◆ DIRECTIONS
Send back every record exactly.

◆ DATA EXCERPTS
-.-.-
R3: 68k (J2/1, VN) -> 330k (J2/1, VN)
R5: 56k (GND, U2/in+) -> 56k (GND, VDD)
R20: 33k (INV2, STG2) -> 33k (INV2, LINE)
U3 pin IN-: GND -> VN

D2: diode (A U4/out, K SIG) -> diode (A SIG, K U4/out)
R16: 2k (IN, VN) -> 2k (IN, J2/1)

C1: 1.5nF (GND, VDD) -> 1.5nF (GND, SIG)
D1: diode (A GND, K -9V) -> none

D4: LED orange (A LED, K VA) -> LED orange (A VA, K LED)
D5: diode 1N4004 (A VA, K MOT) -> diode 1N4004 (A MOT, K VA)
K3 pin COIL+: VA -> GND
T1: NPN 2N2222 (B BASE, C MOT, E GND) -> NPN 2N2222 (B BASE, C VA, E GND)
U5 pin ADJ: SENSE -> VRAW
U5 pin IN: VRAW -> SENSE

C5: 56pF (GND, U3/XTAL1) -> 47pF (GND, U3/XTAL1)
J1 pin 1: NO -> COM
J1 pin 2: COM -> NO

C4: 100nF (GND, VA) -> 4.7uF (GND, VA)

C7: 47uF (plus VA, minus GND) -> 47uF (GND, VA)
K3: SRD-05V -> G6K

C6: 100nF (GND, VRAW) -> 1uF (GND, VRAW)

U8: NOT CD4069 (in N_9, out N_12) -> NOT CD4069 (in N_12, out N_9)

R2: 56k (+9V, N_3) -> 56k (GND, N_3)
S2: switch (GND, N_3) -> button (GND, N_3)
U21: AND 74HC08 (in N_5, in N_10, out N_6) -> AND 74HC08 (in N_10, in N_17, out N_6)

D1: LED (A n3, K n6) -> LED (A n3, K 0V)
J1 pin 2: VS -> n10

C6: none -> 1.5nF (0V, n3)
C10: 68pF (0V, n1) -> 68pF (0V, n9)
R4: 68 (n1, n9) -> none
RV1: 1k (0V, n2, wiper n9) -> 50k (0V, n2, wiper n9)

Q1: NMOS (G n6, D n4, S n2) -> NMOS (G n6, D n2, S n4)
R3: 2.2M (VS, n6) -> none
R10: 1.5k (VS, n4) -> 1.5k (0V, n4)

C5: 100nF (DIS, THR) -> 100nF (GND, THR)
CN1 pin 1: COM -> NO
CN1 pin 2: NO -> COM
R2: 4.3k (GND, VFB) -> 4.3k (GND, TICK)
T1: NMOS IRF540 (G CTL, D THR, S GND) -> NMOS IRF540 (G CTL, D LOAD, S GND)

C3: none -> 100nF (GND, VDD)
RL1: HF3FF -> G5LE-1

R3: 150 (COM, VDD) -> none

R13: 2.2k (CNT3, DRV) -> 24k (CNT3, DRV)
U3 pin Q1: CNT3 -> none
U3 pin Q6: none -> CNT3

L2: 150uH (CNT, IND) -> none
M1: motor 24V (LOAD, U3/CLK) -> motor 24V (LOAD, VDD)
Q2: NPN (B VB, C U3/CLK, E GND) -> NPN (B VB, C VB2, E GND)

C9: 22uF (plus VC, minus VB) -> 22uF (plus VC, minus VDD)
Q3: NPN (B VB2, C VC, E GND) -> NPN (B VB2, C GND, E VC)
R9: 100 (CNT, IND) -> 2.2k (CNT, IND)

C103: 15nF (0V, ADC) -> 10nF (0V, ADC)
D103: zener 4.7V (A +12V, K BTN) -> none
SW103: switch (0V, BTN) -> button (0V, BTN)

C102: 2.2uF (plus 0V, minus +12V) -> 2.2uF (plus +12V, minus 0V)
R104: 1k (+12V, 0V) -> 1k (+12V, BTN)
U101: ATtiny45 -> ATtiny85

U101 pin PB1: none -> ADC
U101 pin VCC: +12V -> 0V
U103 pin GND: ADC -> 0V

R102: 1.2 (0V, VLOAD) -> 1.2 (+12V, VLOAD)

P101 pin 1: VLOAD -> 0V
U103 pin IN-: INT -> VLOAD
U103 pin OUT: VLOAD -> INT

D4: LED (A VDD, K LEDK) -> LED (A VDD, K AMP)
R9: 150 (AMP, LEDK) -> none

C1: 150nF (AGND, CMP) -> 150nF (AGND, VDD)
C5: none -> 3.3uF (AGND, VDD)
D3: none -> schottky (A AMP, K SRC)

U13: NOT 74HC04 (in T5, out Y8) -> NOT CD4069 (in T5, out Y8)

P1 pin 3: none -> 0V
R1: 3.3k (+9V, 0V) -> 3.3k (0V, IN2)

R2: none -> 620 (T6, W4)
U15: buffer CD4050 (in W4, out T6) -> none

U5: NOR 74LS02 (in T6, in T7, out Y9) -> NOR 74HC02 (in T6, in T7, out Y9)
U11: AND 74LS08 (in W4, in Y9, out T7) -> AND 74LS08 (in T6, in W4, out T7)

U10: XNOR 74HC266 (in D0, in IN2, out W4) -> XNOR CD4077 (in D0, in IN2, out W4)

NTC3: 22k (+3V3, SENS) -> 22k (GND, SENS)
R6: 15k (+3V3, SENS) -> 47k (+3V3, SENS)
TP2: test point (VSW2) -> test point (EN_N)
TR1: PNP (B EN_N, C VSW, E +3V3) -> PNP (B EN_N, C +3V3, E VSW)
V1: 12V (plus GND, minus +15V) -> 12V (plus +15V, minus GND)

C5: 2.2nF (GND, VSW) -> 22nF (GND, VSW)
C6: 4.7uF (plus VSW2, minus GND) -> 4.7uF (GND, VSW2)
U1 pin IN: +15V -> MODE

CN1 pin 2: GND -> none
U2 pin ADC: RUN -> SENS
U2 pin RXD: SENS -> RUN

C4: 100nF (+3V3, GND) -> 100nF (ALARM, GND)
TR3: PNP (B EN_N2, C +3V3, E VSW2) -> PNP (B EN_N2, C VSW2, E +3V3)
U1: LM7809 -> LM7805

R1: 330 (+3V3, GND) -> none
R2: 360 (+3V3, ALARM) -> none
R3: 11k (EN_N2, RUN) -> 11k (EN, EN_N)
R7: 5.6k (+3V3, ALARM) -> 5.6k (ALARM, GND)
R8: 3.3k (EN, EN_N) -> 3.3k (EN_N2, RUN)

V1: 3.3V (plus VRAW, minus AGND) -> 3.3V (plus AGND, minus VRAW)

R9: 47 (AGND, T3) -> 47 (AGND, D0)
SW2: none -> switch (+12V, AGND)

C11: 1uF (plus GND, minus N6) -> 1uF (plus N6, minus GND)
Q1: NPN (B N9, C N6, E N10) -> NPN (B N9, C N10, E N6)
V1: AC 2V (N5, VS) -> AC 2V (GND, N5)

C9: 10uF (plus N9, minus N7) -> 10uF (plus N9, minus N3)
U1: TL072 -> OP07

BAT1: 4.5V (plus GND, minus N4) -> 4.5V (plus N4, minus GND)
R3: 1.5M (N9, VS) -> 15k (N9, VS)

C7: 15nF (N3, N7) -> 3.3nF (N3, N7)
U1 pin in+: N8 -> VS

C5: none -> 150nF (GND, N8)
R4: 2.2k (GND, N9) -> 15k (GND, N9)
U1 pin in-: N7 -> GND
-.-.-
◆ WRITTEN REPLY
R3: 68k (J2/1, VN) -> 330k (J2/1, VN)
R5: 56k (GND, U2/in+) -> 56k (GND, VDD)
R20: 33k (INV2, STG2) -> 33k (INV2, LINE)
U3 pin IN-: GND -> VN

D2: diode (A U4/out, K SIG) -> diode (A SIG, K U4/out)
R16: 2k (IN, VN) -> 2k (IN, J2/1)

C1: 1.5nF (GND, VDD) -> 1.5nF (GND, SIG)
D1: diode (A GND, K -9V) -> none

D4: LED orange (A LED, K VA) -> LED orange (A VA, K LED)
D5: diode 1N4004 (A VA, K MOT) -> diode 1N4004 (A MOT, K VA)
K3 pin COIL+: VA -> GND
T1: NPN 2N2222 (B BASE, C MOT, E GND) -> NPN 2N2222 (B BASE, C VA, E GND)
U5 pin ADJ: SENSE -> VRAW
U5 pin IN: VRAW -> SENSE

C5: 56pF (GND, U3/XTAL1) -> 47pF (GND, U3/XTAL1)
J1 pin 1: NO -> COM
J1 pin 2: COM -> NO

C4: 100nF (GND, VA) -> 4.7uF (GND, VA)

C7: 47uF (plus VA, minus GND) -> 47uF (GND, VA)
K3: SRD-05V -> G6K

C6: 100nF (GND, VRAW) -> 1uF (GND, VRAW)

U8: NOT CD4069 (in N_9, out N_12) -> NOT CD4069 (in N_12, out N_9)

R2: 56k (+9V, N_3) -> 56k (GND, N_3)
S2: switch (GND, N_3) -> button (GND, N_3)
U21: AND 74HC08 (in N_5, in N_10, out N_6) -> AND 74HC08 (in N_10, in N_17, out N_6)

D1: LED (A n3, K n6) -> LED (A n3, K 0V)
J1 pin 2: VS -> n10

C6: none -> 1.5nF (0V, n3)
C10: 68pF (0V, n1) -> 68pF (0V, n9)
R4: 68 (n1, n9) -> none
RV1: 1k (0V, n2, wiper n9) -> 50k (0V, n2, wiper n9)

Q1: NMOS (G n6, D n4, S n2) -> NMOS (G n6, D n2, S n4)
R3: 2.2M (VS, n6) -> none
R10: 1.5k (VS, n4) -> 1.5k (0V, n4)

C5: 100nF (DIS, THR) -> 100nF (GND, THR)
CN1 pin 1: COM -> NO
CN1 pin 2: NO -> COM
R2: 4.3k (GND, VFB) -> 4.3k (GND, TICK)
T1: NMOS IRF540 (G CTL, D THR, S GND) -> NMOS IRF540 (G CTL, D LOAD, S GND)

C3: none -> 100nF (GND, VDD)
RL1: HF3FF -> G5LE-1

R3: 150 (COM, VDD) -> none

R13: 2.2k (CNT3, DRV) -> 24k (CNT3, DRV)
U3 pin Q1: CNT3 -> none
U3 pin Q6: none -> CNT3

L2: 150uH (CNT, IND) -> none
M1: motor 24V (LOAD, U3/CLK) -> motor 24V (LOAD, VDD)
Q2: NPN (B VB, C U3/CLK, E GND) -> NPN (B VB, C VB2, E GND)

C9: 22uF (plus VC, minus VB) -> 22uF (plus VC, minus VDD)
Q3: NPN (B VB2, C VC, E GND) -> NPN (B VB2, C GND, E VC)
R9: 100 (CNT, IND) -> 2.2k (CNT, IND)

C103: 15nF (0V, ADC) -> 10nF (0V, ADC)
D103: zener 4.7V (A +12V, K BTN) -> none
SW103: switch (0V, BTN) -> button (0V, BTN)

C102: 2.2uF (plus 0V, minus +12V) -> 2.2uF (plus +12V, minus 0V)
R104: 1k (+12V, 0V) -> 1k (+12V, BTN)
U101: ATtiny45 -> ATtiny85

U101 pin PB1: none -> ADC
U101 pin VCC: +12V -> 0V
U103 pin GND: ADC -> 0V

R102: 1.2 (0V, VLOAD) -> 1.2 (+12V, VLOAD)

P101 pin 1: VLOAD -> 0V
U103 pin IN-: INT -> VLOAD
U103 pin OUT: VLOAD -> INT

D4: LED (A VDD, K LEDK) -> LED (A VDD, K AMP)
R9: 150 (AMP, LEDK) -> none

C1: 150nF (AGND, CMP) -> 150nF (AGND, VDD)
C5: none -> 3.3uF (AGND, VDD)
D3: none -> schottky (A AMP, K SRC)

U13: NOT 74HC04 (in T5, out Y8) -> NOT CD4069 (in T5, out Y8)

P1 pin 3: none -> 0V
R1: 3.3k (+9V, 0V) -> 3.3k (0V, IN2)

R2: none -> 620 (T6, W4)
U15: buffer CD4050 (in W4, out T6) -> none

U5: NOR 74LS02 (in T6, in T7, out Y9) -> NOR 74HC02 (in T6, in T7, out Y9)
U11: AND 74LS08 (in W4, in Y9, out T7) -> AND 74LS08 (in T6, in W4, out T7)

U10: XNOR 74HC266 (in D0, in IN2, out W4) -> XNOR CD4077 (in D0, in IN2, out W4)

NTC3: 22k (+3V3, SENS) -> 22k (GND, SENS)
R6: 15k (+3V3, SENS) -> 47k (+3V3, SENS)
TP2: test point (VSW2) -> test point (EN_N)
TR1: PNP (B EN_N, C VSW, E +3V3) -> PNP (B EN_N, C +3V3, E VSW)
V1: 12V (plus GND, minus +15V) -> 12V (plus +15V, minus GND)

C5: 2.2nF (GND, VSW) -> 22nF (GND, VSW)
C6: 4.7uF (plus VSW2, minus GND) -> 4.7uF (GND, VSW2)
U1 pin IN: +15V -> MODE

CN1 pin 2: GND -> none
U2 pin ADC: RUN -> SENS
U2 pin RXD: SENS -> RUN

C4: 100nF (+3V3, GND) -> 100nF (ALARM, GND)
TR3: PNP (B EN_N2, C +3V3, E VSW2) -> PNP (B EN_N2, C VSW2, E +3V3)
U1: LM7809 -> LM7805

R1: 330 (+3V3, GND) -> none
R2: 360 (+3V3, ALARM) -> none
R3: 11k (EN_N2, RUN) -> 11k (EN, EN_N)
R7: 5.6k (+3V3, ALARM) -> 5.6k (ALARM, GND)
R8: 3.3k (EN, EN_N) -> 3.3k (EN_N2, RUN)

V1: 3.3V (plus VRAW, minus AGND) -> 3.3V (plus AGND, minus VRAW)

R9: 47 (AGND, T3) -> 47 (AGND, D0)
SW2: none -> switch (+12V, AGND)

C11: 1uF (plus GND, minus N6) -> 1uF (plus N6, minus GND)
Q1: NPN (B N9, C N6, E N10) -> NPN (B N9, C N10, E N6)
V1: AC 2V (N5, VS) -> AC 2V (GND, N5)

C9: 10uF (plus N9, minus N7) -> 10uF (plus N9, minus N3)
U1: TL072 -> OP07

BAT1: 4.5V (plus GND, minus N4) -> 4.5V (plus N4, minus GND)
R3: 1.5M (N9, VS) -> 15k (N9, VS)

C7: 15nF (N3, N7) -> 3.3nF (N3, N7)
U1 pin in+: N8 -> VS

C5: none -> 150nF (GND, N8)
R4: 2.2k (GND, N9) -> 15k (GND, N9)
U1 pin in-: N7 -> GND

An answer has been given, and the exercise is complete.